*** Information provided
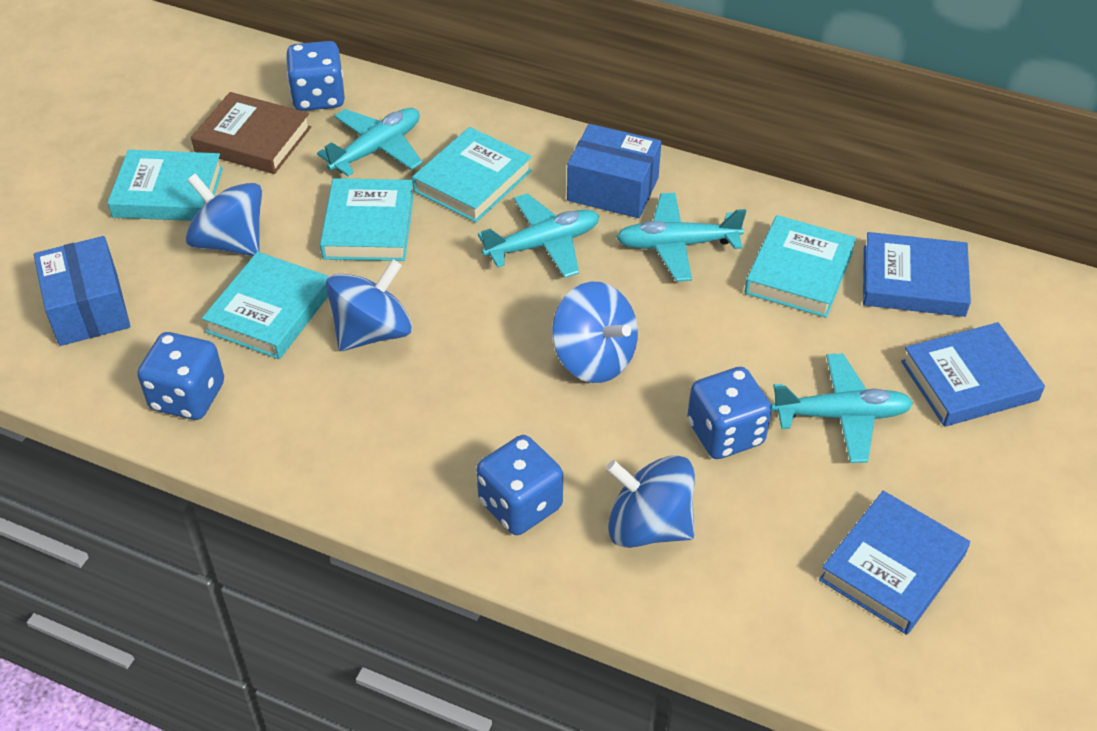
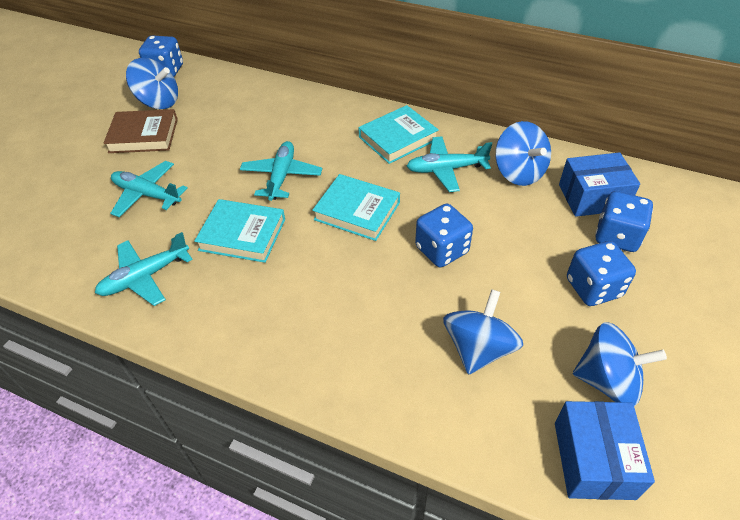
blue book: 3 -> 0
turquoise book: 5 -> 3

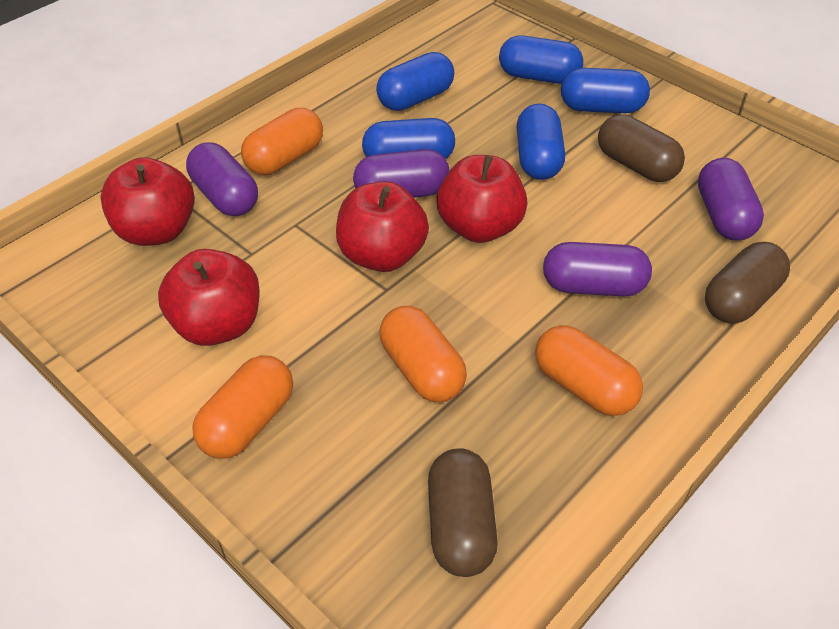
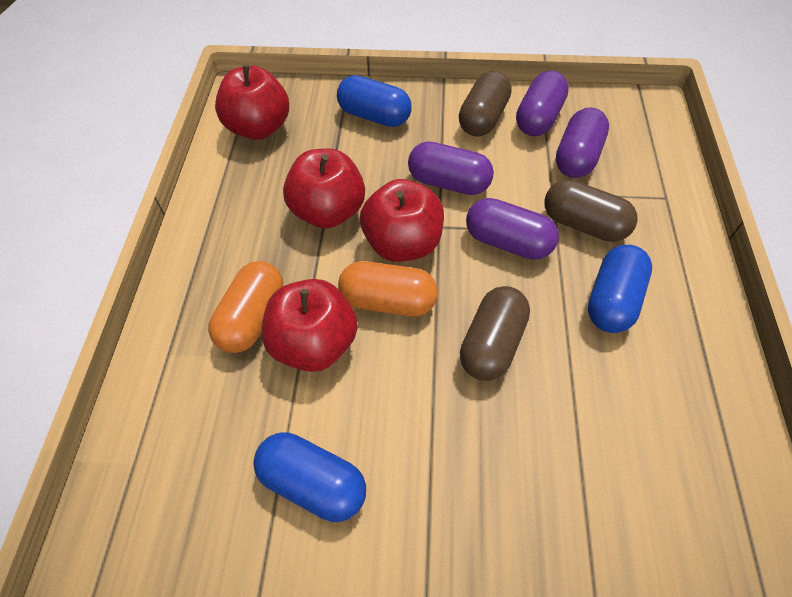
blue capsule: 5 -> 3
orange capsule: 4 -> 2

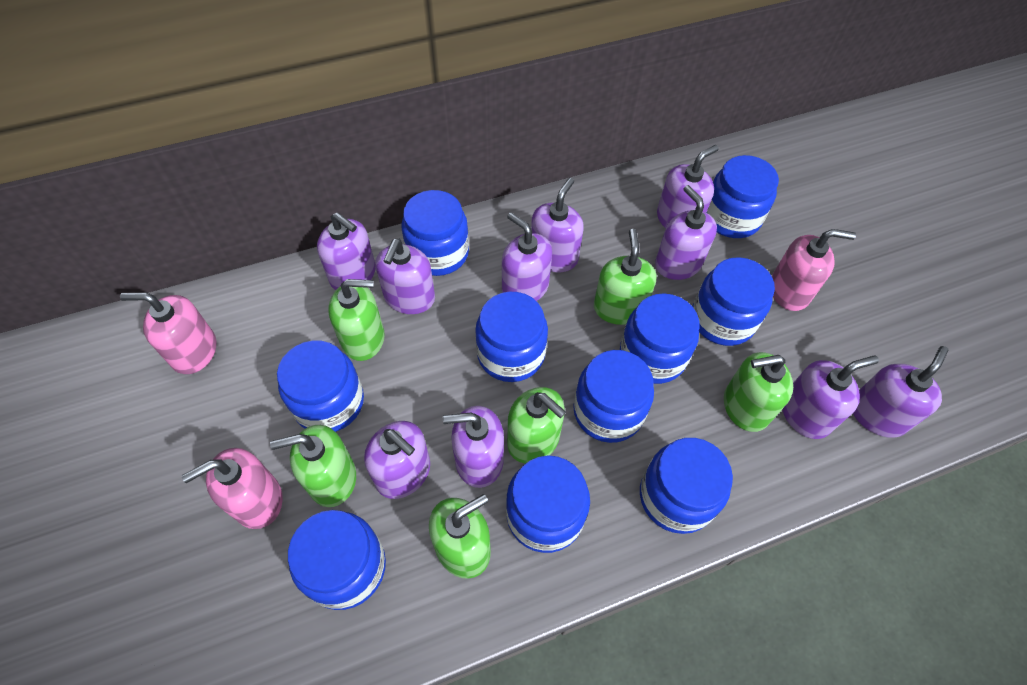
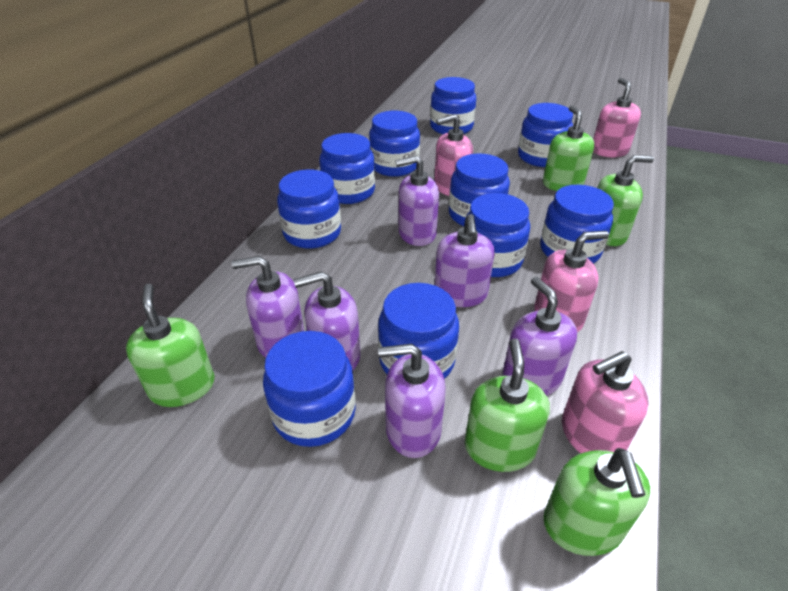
green soap dispenser: 6 -> 5
pink soap dispenser: 3 -> 4
purple soap dispenser: 10 -> 6

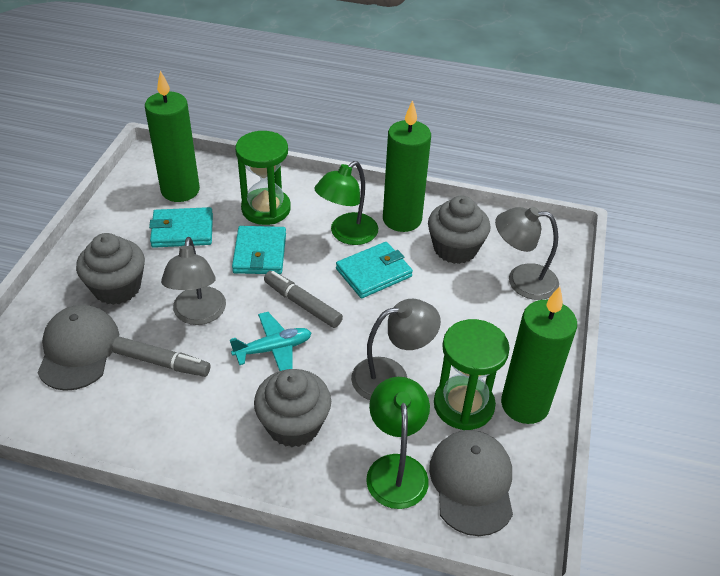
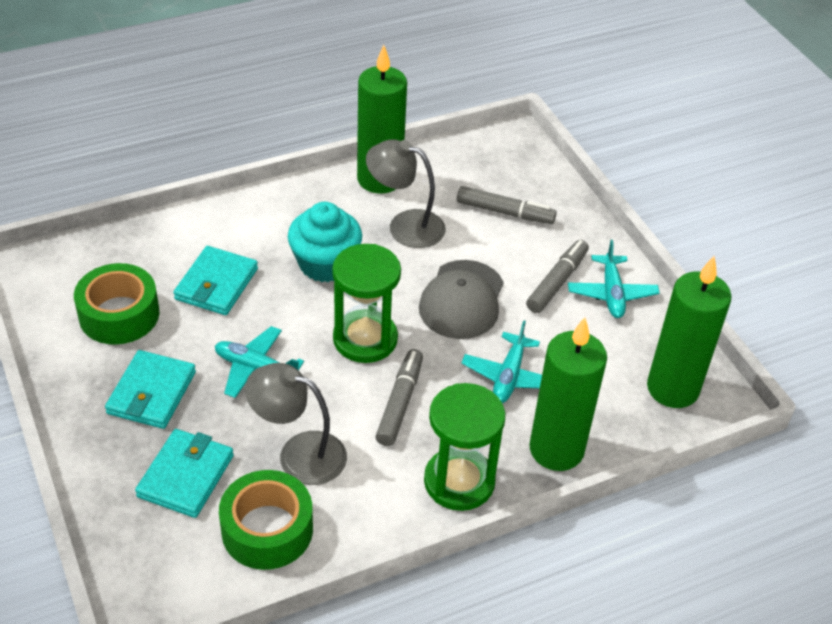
green lamp: 2 -> 0
green tape: 0 -> 2
grey cap: 2 -> 1
grey cupcake: 3 -> 0
grey lamp: 3 -> 2
grey marker: 2 -> 3
turquoise cupcake: 0 -> 1
turquoise plane: 1 -> 3

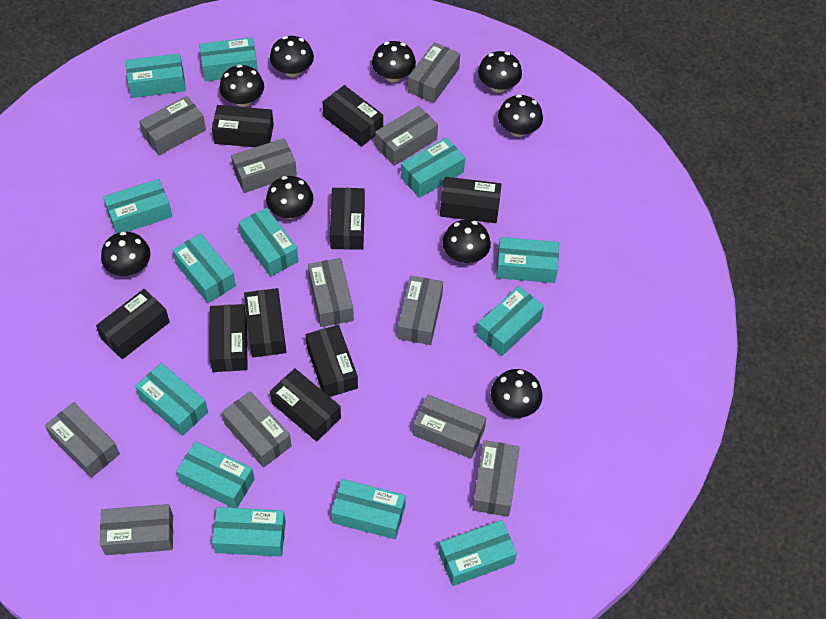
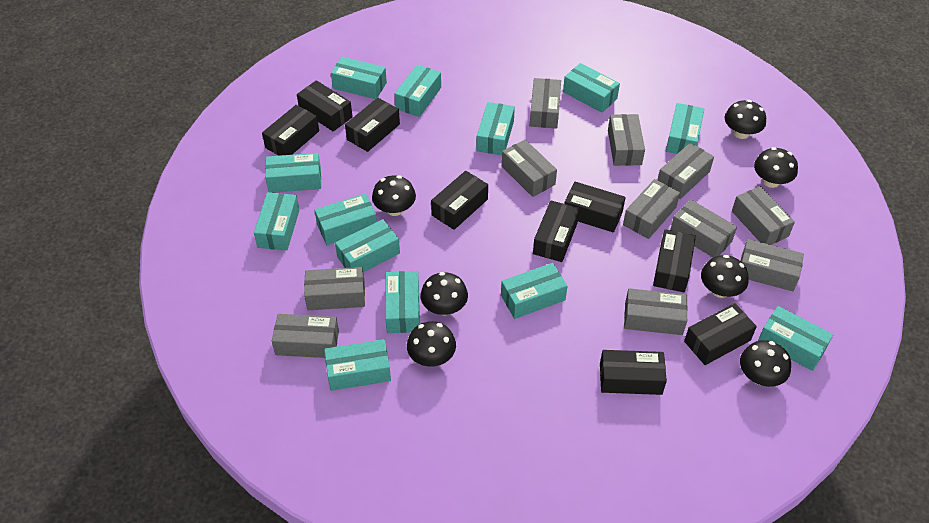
black mushroom: 9 -> 7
******
To do - Your output should be the full set of entries above, restated word for word and free of pictures.

Result of this task -
blue book: 3 -> 0
turquoise book: 5 -> 3

blue capsule: 5 -> 3
orange capsule: 4 -> 2

green soap dispenser: 6 -> 5
pink soap dispenser: 3 -> 4
purple soap dispenser: 10 -> 6

green lamp: 2 -> 0
green tape: 0 -> 2
grey cap: 2 -> 1
grey cupcake: 3 -> 0
grey lamp: 3 -> 2
grey marker: 2 -> 3
turquoise cupcake: 0 -> 1
turquoise plane: 1 -> 3

black mushroom: 9 -> 7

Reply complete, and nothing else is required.